Can you reproduce every line of the material below, character for character, changing nothing?

## Entries supplied:
---------------
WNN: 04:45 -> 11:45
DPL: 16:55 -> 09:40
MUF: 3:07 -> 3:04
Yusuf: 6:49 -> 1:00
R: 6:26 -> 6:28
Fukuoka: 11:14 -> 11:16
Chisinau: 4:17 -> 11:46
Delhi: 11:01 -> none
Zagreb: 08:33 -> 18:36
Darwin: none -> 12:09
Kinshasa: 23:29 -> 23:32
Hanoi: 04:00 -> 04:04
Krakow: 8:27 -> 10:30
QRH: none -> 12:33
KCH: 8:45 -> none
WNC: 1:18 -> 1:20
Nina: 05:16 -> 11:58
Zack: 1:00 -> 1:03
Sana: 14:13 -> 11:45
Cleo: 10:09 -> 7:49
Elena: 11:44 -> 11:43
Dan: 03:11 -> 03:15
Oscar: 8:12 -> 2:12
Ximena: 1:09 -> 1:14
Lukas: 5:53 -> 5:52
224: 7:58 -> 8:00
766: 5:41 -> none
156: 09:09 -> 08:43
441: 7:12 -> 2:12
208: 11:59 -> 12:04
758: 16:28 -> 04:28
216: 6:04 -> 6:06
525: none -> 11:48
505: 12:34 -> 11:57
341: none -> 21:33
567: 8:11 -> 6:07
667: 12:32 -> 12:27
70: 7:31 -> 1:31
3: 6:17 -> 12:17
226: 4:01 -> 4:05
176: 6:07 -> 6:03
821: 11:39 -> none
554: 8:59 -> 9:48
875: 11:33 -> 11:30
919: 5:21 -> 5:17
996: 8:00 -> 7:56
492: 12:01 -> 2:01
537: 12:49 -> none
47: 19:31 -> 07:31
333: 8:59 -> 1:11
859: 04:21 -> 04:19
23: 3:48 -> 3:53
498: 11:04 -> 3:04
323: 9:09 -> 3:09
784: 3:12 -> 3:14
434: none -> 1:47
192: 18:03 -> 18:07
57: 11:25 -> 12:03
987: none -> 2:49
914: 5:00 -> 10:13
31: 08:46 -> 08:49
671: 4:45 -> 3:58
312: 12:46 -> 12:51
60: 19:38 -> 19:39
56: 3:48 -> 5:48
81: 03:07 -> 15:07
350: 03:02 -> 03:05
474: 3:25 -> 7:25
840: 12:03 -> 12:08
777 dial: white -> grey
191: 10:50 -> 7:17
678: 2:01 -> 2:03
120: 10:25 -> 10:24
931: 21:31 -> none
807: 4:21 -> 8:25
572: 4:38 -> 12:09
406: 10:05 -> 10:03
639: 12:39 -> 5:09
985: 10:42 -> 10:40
---------------
## Solved exercise:
WNN: 04:45 -> 11:45
DPL: 16:55 -> 09:40
MUF: 3:07 -> 3:04
Yusuf: 6:49 -> 1:00
R: 6:26 -> 6:28
Fukuoka: 11:14 -> 11:16
Chisinau: 4:17 -> 11:46
Delhi: 11:01 -> none
Zagreb: 08:33 -> 18:36
Darwin: none -> 12:09
Kinshasa: 23:29 -> 23:32
Hanoi: 04:00 -> 04:04
Krakow: 8:27 -> 10:30
QRH: none -> 12:33
KCH: 8:45 -> none
WNC: 1:18 -> 1:20
Nina: 05:16 -> 11:58
Zack: 1:00 -> 1:03
Sana: 14:13 -> 11:45
Cleo: 10:09 -> 7:49
Elena: 11:44 -> 11:43
Dan: 03:11 -> 03:15
Oscar: 8:12 -> 2:12
Ximena: 1:09 -> 1:14
Lukas: 5:53 -> 5:52
224: 7:58 -> 8:00
766: 5:41 -> none
156: 09:09 -> 08:43
441: 7:12 -> 2:12
208: 11:59 -> 12:04
758: 16:28 -> 04:28
216: 6:04 -> 6:06
525: none -> 11:48
505: 12:34 -> 11:57
341: none -> 21:33
567: 8:11 -> 6:07
667: 12:32 -> 12:27
70: 7:31 -> 1:31
3: 6:17 -> 12:17
226: 4:01 -> 4:05
176: 6:07 -> 6:03
821: 11:39 -> none
554: 8:59 -> 9:48
875: 11:33 -> 11:30
919: 5:21 -> 5:17
996: 8:00 -> 7:56
492: 12:01 -> 2:01
537: 12:49 -> none
47: 19:31 -> 07:31
333: 8:59 -> 1:11
859: 04:21 -> 04:19
23: 3:48 -> 3:53
498: 11:04 -> 3:04
323: 9:09 -> 3:09
784: 3:12 -> 3:14
434: none -> 1:47
192: 18:03 -> 18:07
57: 11:25 -> 12:03
987: none -> 2:49
914: 5:00 -> 10:13
31: 08:46 -> 08:49
671: 4:45 -> 3:58
312: 12:46 -> 12:51
60: 19:38 -> 19:39
56: 3:48 -> 5:48
81: 03:07 -> 15:07
350: 03:02 -> 03:05
474: 3:25 -> 7:25
840: 12:03 -> 12:08
777 dial: white -> grey
191: 10:50 -> 7:17
678: 2:01 -> 2:03
120: 10:25 -> 10:24
931: 21:31 -> none
807: 4:21 -> 8:25
572: 4:38 -> 12:09
406: 10:05 -> 10:03
639: 12:39 -> 5:09
985: 10:42 -> 10:40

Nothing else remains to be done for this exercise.